## WORK REQUIRED
Print the whole listing below exactly as given, pictures excluded.

## MATERIAL PROVIDED
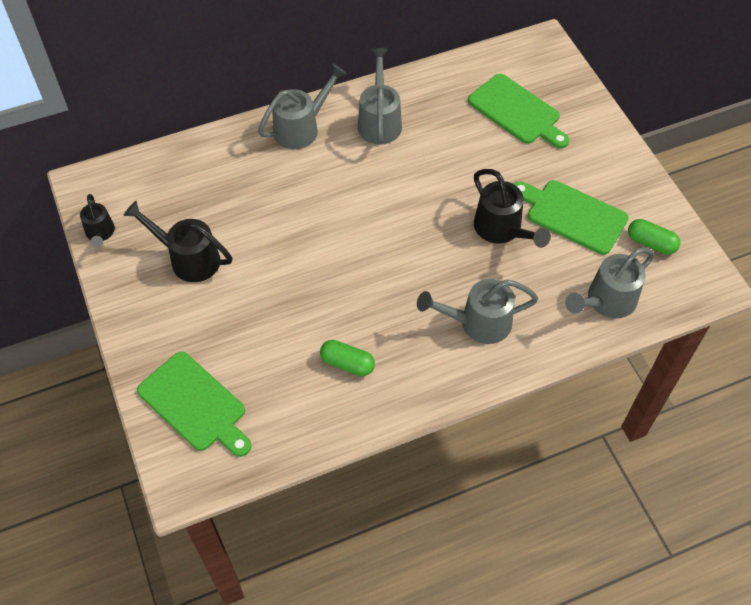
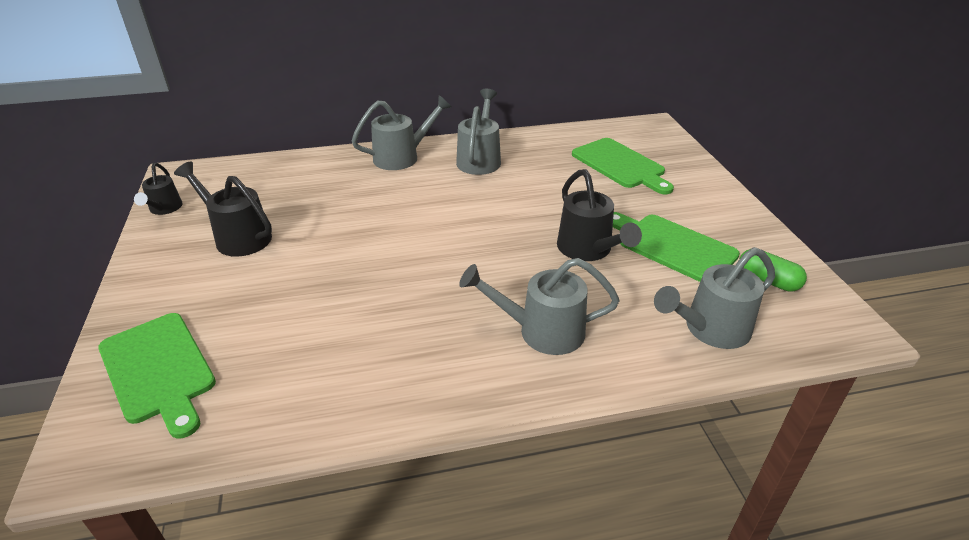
camera: 10 degrees right, 20 degrees down
green capsule [320,340,375,376] -> none

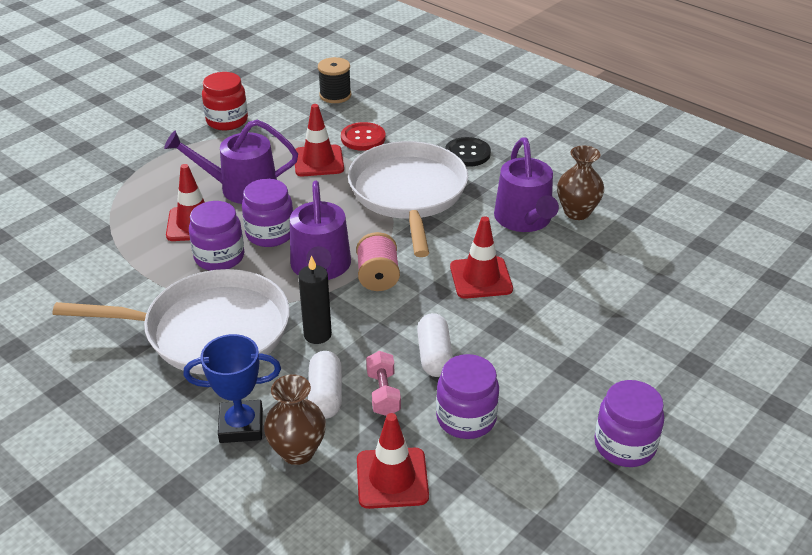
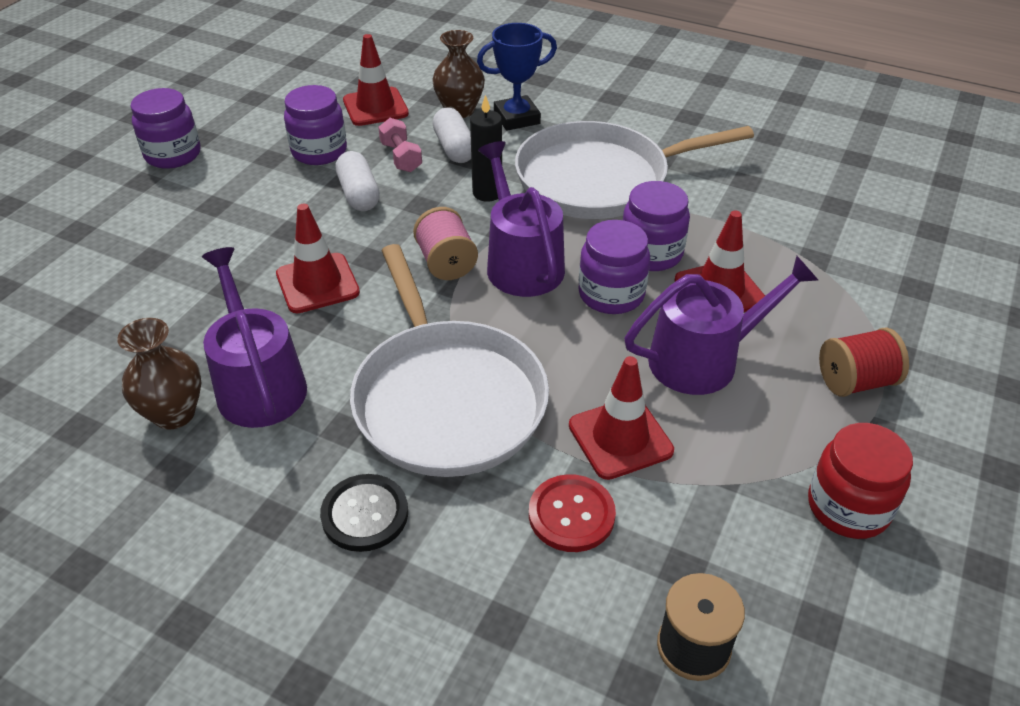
camera: 165 degrees right, 5 degrees up
none -> red spool [819,328,909,397]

## FINAL ANSWER
camera: 10 degrees right, 20 degrees down
green capsule [320,340,375,376] -> none

camera: 165 degrees right, 5 degrees up
none -> red spool [819,328,909,397]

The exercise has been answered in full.